Entries supplied:
--- --- ---

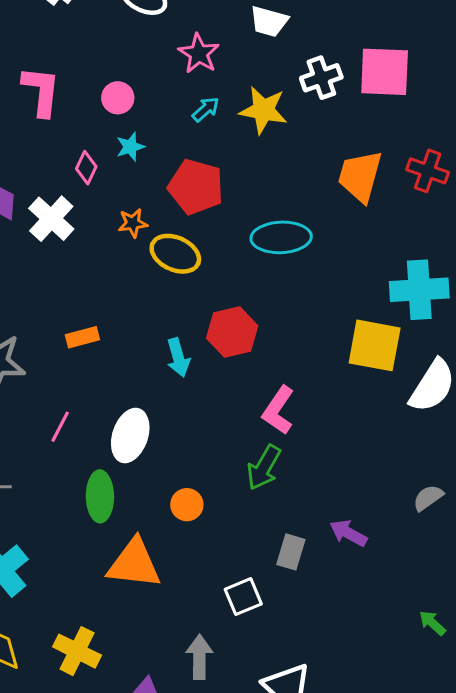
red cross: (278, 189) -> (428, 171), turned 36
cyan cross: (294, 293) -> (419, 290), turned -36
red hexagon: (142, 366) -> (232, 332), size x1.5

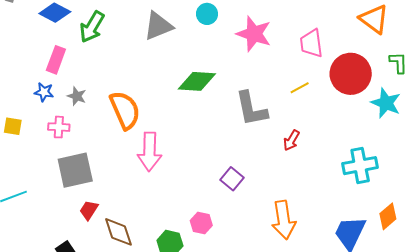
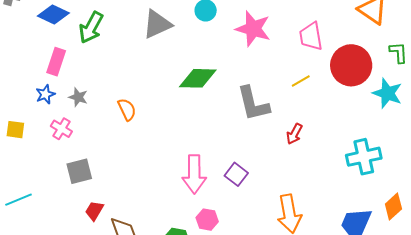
blue star: (44, 92) -> (45, 94), turned -30
orange semicircle: (125, 110) -> (127, 109), size x0.6
pink cross: (59, 127) -> (61, 129), turned 30
pink arrow: (149, 152) -> (194, 174), moved
gray square: (75, 170) -> (79, 171), size x0.7

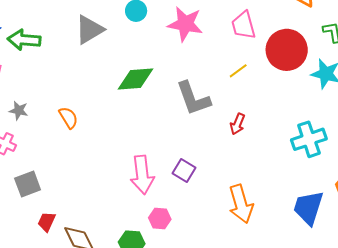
green arrow: (91, 27) -> (24, 40), turned 72

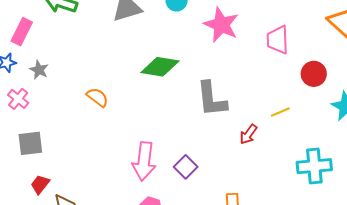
red circle: (287, 50) -> (314, 74), size x0.6
yellow line: (238, 71) -> (280, 112), moved
orange semicircle: (68, 118) -> (97, 97), moved, turned -35

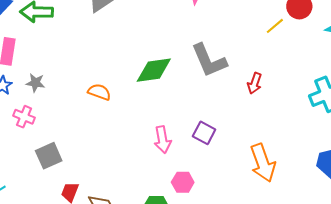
green diamond: (160, 67) -> (154, 70), moved
yellow line: (280, 112) -> (275, 26), moved
pink arrow: (144, 161) -> (163, 140), size x0.7

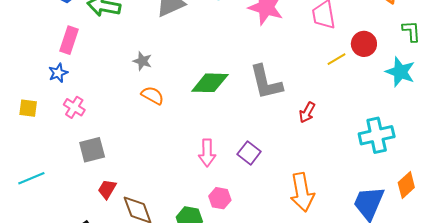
gray star: (35, 83) -> (142, 61), moved

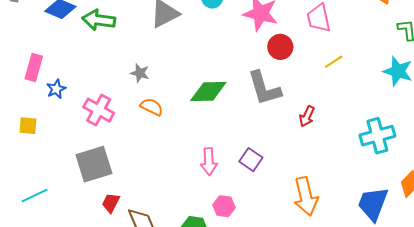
pink rectangle: (69, 40) -> (34, 67), moved
red circle: (364, 44) -> (280, 47), moved
pink cross: (74, 107) -> (99, 110), moved, size x1.4
gray square: (92, 150) -> (94, 164), size x1.4

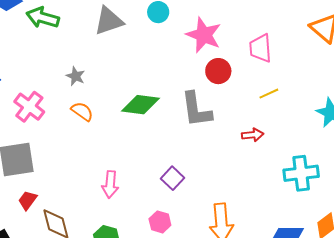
red arrow: (307, 116) -> (253, 135), moved, turned -130
pink arrow: (209, 162) -> (110, 184), moved
pink hexagon: (224, 206) -> (160, 222), moved

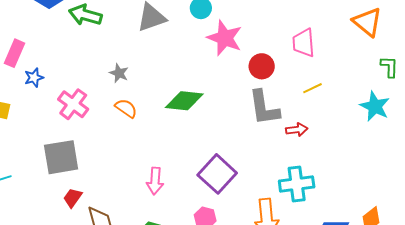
pink star: (204, 35) -> (225, 38), moved
gray L-shape: (196, 110) -> (264, 108), moved
cyan cross: (301, 173) -> (297, 184), moved
purple square: (172, 178) -> (217, 174), size x1.6

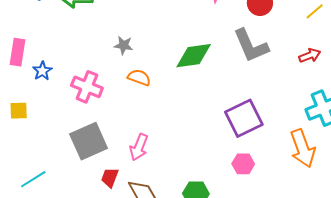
gray L-shape: (264, 108) -> (251, 46), moved
purple square: (217, 174) -> (244, 118), turned 36
pink arrow: (155, 181) -> (139, 147), moved, turned 32

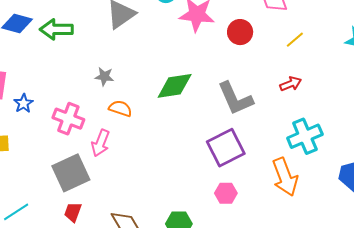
gray L-shape: (251, 46) -> (235, 99), moved
pink arrow: (139, 147) -> (101, 143), moved
red trapezoid: (110, 178) -> (73, 212), moved

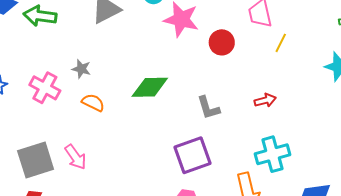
yellow line: (295, 40) -> (281, 43), moved, turned -30
gray L-shape: (235, 99) -> (208, 108), size x0.7
pink cross: (68, 119) -> (45, 88), moved
pink arrow: (101, 143) -> (76, 157), moved, turned -64

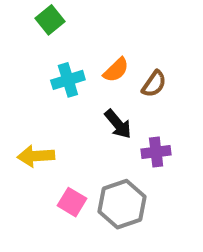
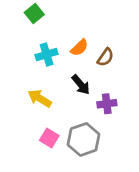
yellow arrow: (36, 156) -> (40, 98), moved, turned 35

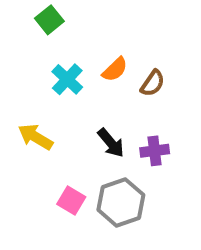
cyan cross: (47, 55) -> (67, 79), turned -30
black arrow: (81, 85) -> (111, 143), moved
yellow arrow: (40, 98) -> (36, 137), moved

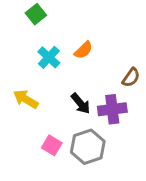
brown semicircle: (153, 83) -> (131, 78), moved
purple cross: (155, 151) -> (112, 109), size x1.4

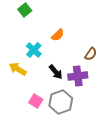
cyan cross: (49, 57) -> (34, 50), moved

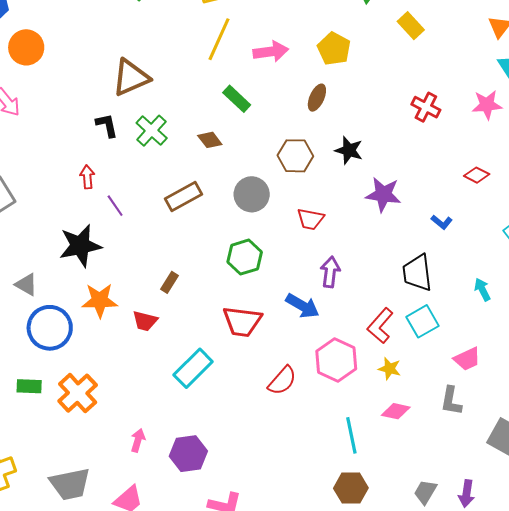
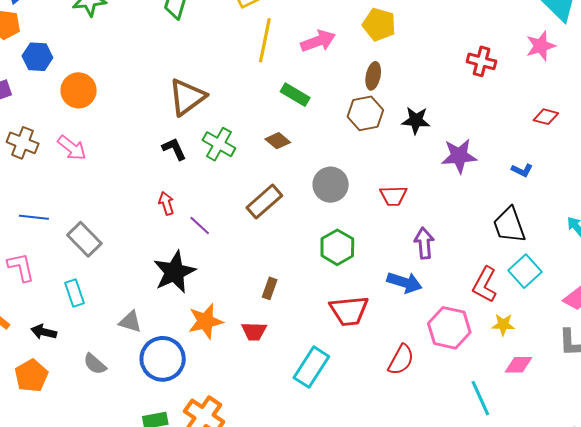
brown hexagon: (295, 156) -> (365, 113), moved

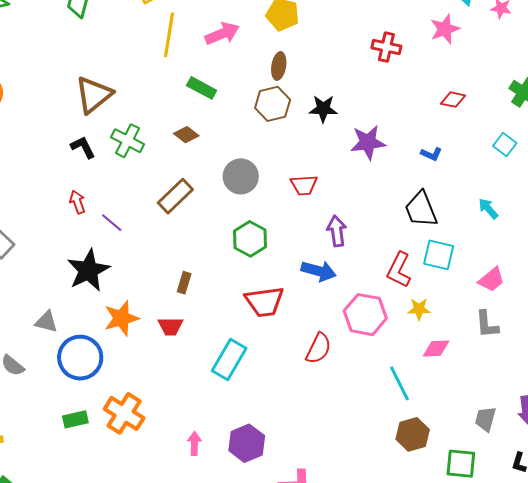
cyan square: (525, 271) -> (439, 255), turned -32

--- --- ---

Task description:
Give the number of lines in the records that contain the word "brown", and write nothing else.

Answer to the exercise:
2